# WORK TO COMPLETE
Without omission or alteration, write out all of the data.

# SOURCE INFORMATION
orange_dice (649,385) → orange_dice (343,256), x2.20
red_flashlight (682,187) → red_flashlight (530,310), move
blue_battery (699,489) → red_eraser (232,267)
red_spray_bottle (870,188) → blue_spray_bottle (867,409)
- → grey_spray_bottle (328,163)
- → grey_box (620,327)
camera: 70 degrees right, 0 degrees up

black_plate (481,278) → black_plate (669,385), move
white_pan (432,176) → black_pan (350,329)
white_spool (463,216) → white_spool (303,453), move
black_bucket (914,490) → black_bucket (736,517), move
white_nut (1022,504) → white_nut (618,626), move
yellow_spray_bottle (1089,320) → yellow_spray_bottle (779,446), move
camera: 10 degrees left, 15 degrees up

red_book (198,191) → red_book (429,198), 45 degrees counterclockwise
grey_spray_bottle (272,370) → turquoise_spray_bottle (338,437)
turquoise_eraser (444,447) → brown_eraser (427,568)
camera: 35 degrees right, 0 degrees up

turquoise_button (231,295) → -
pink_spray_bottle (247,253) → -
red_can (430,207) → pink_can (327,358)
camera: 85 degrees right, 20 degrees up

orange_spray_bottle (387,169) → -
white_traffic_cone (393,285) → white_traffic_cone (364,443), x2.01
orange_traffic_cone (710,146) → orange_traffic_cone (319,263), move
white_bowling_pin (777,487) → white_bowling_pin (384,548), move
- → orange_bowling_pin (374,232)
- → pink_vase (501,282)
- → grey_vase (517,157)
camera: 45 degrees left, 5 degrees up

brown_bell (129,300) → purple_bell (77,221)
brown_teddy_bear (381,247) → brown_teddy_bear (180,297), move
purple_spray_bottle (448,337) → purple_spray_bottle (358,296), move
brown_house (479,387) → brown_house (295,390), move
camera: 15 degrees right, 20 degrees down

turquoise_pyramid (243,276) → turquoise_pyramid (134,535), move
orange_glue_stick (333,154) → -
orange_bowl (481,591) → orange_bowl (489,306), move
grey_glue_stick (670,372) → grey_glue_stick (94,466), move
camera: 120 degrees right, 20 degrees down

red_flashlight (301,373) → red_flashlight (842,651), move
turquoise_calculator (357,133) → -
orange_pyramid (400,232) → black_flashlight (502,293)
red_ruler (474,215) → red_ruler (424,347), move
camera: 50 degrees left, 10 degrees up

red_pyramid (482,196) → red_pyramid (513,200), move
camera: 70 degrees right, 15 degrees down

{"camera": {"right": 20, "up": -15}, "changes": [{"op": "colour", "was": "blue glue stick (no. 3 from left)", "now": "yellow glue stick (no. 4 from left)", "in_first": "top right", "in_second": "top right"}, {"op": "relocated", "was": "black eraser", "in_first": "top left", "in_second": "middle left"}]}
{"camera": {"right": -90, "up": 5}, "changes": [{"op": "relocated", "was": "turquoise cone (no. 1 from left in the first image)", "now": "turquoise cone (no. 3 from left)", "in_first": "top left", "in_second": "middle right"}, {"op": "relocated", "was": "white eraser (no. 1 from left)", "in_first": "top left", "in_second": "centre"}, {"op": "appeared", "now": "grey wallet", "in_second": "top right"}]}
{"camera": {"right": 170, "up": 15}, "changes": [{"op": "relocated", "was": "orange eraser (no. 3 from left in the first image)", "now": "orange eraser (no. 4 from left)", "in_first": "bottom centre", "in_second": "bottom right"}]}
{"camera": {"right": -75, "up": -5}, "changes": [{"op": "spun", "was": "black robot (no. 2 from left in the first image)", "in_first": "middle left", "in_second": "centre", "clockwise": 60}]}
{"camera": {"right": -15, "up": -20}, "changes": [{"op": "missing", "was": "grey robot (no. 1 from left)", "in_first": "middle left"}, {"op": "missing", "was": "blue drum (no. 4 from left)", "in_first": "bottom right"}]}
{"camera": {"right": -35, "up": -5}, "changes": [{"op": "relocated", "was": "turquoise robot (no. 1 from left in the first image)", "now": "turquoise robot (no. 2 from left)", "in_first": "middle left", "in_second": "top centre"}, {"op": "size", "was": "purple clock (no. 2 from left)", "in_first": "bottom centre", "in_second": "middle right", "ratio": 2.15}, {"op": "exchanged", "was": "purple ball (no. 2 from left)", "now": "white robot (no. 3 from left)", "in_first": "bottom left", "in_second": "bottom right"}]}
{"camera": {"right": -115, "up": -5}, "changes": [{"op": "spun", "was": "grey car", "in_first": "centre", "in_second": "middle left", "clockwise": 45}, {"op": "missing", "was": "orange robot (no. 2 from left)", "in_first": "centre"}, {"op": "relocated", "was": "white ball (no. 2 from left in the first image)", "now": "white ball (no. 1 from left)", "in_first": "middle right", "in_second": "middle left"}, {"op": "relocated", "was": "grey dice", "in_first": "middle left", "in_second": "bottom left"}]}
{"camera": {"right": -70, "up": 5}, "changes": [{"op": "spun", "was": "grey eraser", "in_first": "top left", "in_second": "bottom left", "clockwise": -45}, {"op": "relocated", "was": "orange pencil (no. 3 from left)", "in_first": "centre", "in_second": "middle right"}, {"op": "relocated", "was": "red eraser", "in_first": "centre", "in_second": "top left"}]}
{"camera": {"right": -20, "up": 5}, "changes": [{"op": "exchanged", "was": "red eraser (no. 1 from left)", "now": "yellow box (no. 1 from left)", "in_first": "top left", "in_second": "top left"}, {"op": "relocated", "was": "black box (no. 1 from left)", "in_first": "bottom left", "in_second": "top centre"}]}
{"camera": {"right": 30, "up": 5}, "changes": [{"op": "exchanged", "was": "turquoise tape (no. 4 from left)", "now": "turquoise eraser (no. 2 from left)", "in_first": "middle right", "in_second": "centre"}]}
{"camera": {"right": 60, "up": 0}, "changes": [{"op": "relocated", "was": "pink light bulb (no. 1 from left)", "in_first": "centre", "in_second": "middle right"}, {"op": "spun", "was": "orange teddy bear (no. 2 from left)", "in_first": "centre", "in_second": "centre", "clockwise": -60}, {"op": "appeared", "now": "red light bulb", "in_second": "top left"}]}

# COMPLETED EXERCISE
orange_dice (649,385) → orange_dice (343,256), x2.20
red_flashlight (682,187) → red_flashlight (530,310), move
blue_battery (699,489) → red_eraser (232,267)
red_spray_bottle (870,188) → blue_spray_bottle (867,409)
- → grey_spray_bottle (328,163)
- → grey_box (620,327)
camera: 70 degrees right, 0 degrees up

black_plate (481,278) → black_plate (669,385), move
white_pan (432,176) → black_pan (350,329)
white_spool (463,216) → white_spool (303,453), move
black_bucket (914,490) → black_bucket (736,517), move
white_nut (1022,504) → white_nut (618,626), move
yellow_spray_bottle (1089,320) → yellow_spray_bottle (779,446), move
camera: 10 degrees left, 15 degrees up

red_book (198,191) → red_book (429,198), 45 degrees counterclockwise
grey_spray_bottle (272,370) → turquoise_spray_bottle (338,437)
turquoise_eraser (444,447) → brown_eraser (427,568)
camera: 35 degrees right, 0 degrees up

turquoise_button (231,295) → -
pink_spray_bottle (247,253) → -
red_can (430,207) → pink_can (327,358)
camera: 85 degrees right, 20 degrees up

orange_spray_bottle (387,169) → -
white_traffic_cone (393,285) → white_traffic_cone (364,443), x2.01
orange_traffic_cone (710,146) → orange_traffic_cone (319,263), move
white_bowling_pin (777,487) → white_bowling_pin (384,548), move
- → orange_bowling_pin (374,232)
- → pink_vase (501,282)
- → grey_vase (517,157)
camera: 45 degrees left, 5 degrees up

brown_bell (129,300) → purple_bell (77,221)
brown_teddy_bear (381,247) → brown_teddy_bear (180,297), move
purple_spray_bottle (448,337) → purple_spray_bottle (358,296), move
brown_house (479,387) → brown_house (295,390), move
camera: 15 degrees right, 20 degrees down

turquoise_pyramid (243,276) → turquoise_pyramid (134,535), move
orange_glue_stick (333,154) → -
orange_bowl (481,591) → orange_bowl (489,306), move
grey_glue_stick (670,372) → grey_glue_stick (94,466), move
camera: 120 degrees right, 20 degrees down

red_flashlight (301,373) → red_flashlight (842,651), move
turquoise_calculator (357,133) → -
orange_pyramid (400,232) → black_flashlight (502,293)
red_ruler (474,215) → red_ruler (424,347), move
camera: 50 degrees left, 10 degrees up

red_pyramid (482,196) → red_pyramid (513,200), move
camera: 70 degrees right, 15 degrees down

{"camera": {"right": 20, "up": -15}, "changes": [{"op": "colour", "was": "blue glue stick (no. 3 from left)", "now": "yellow glue stick (no. 4 from left)", "in_first": "top right", "in_second": "top right"}, {"op": "relocated", "was": "black eraser", "in_first": "top left", "in_second": "middle left"}]}
{"camera": {"right": -90, "up": 5}, "changes": [{"op": "relocated", "was": "turquoise cone (no. 1 from left in the first image)", "now": "turquoise cone (no. 3 from left)", "in_first": "top left", "in_second": "middle right"}, {"op": "relocated", "was": "white eraser (no. 1 from left)", "in_first": "top left", "in_second": "centre"}, {"op": "appeared", "now": "grey wallet", "in_second": "top right"}]}
{"camera": {"right": 170, "up": 15}, "changes": [{"op": "relocated", "was": "orange eraser (no. 3 from left in the first image)", "now": "orange eraser (no. 4 from left)", "in_first": "bottom centre", "in_second": "bottom right"}]}
{"camera": {"right": -75, "up": -5}, "changes": [{"op": "spun", "was": "black robot (no. 2 from left in the first image)", "in_first": "middle left", "in_second": "centre", "clockwise": 60}]}
{"camera": {"right": -15, "up": -20}, "changes": [{"op": "missing", "was": "grey robot (no. 1 from left)", "in_first": "middle left"}, {"op": "missing", "was": "blue drum (no. 4 from left)", "in_first": "bottom right"}]}
{"camera": {"right": -35, "up": -5}, "changes": [{"op": "relocated", "was": "turquoise robot (no. 1 from left in the first image)", "now": "turquoise robot (no. 2 from left)", "in_first": "middle left", "in_second": "top centre"}, {"op": "size", "was": "purple clock (no. 2 from left)", "in_first": "bottom centre", "in_second": "middle right", "ratio": 2.15}, {"op": "exchanged", "was": "purple ball (no. 2 from left)", "now": "white robot (no. 3 from left)", "in_first": "bottom left", "in_second": "bottom right"}]}
{"camera": {"right": -115, "up": -5}, "changes": [{"op": "spun", "was": "grey car", "in_first": "centre", "in_second": "middle left", "clockwise": 45}, {"op": "missing", "was": "orange robot (no. 2 from left)", "in_first": "centre"}, {"op": "relocated", "was": "white ball (no. 2 from left in the first image)", "now": "white ball (no. 1 from left)", "in_first": "middle right", "in_second": "middle left"}, {"op": "relocated", "was": "grey dice", "in_first": "middle left", "in_second": "bottom left"}]}
{"camera": {"right": -70, "up": 5}, "changes": [{"op": "spun", "was": "grey eraser", "in_first": "top left", "in_second": "bottom left", "clockwise": -45}, {"op": "relocated", "was": "orange pencil (no. 3 from left)", "in_first": "centre", "in_second": "middle right"}, {"op": "relocated", "was": "red eraser", "in_first": "centre", "in_second": "top left"}]}
{"camera": {"right": -20, "up": 5}, "changes": [{"op": "exchanged", "was": "red eraser (no. 1 from left)", "now": "yellow box (no. 1 from left)", "in_first": "top left", "in_second": "top left"}, {"op": "relocated", "was": "black box (no. 1 from left)", "in_first": "bottom left", "in_second": "top centre"}]}
{"camera": {"right": 30, "up": 5}, "changes": [{"op": "exchanged", "was": "turquoise tape (no. 4 from left)", "now": "turquoise eraser (no. 2 from left)", "in_first": "middle right", "in_second": "centre"}]}
{"camera": {"right": 60, "up": 0}, "changes": [{"op": "relocated", "was": "pink light bulb (no. 1 from left)", "in_first": "centre", "in_second": "middle right"}, {"op": "spun", "was": "orange teddy bear (no. 2 from left)", "in_first": "centre", "in_second": "centre", "clockwise": -60}, {"op": "appeared", "now": "red light bulb", "in_second": "top left"}]}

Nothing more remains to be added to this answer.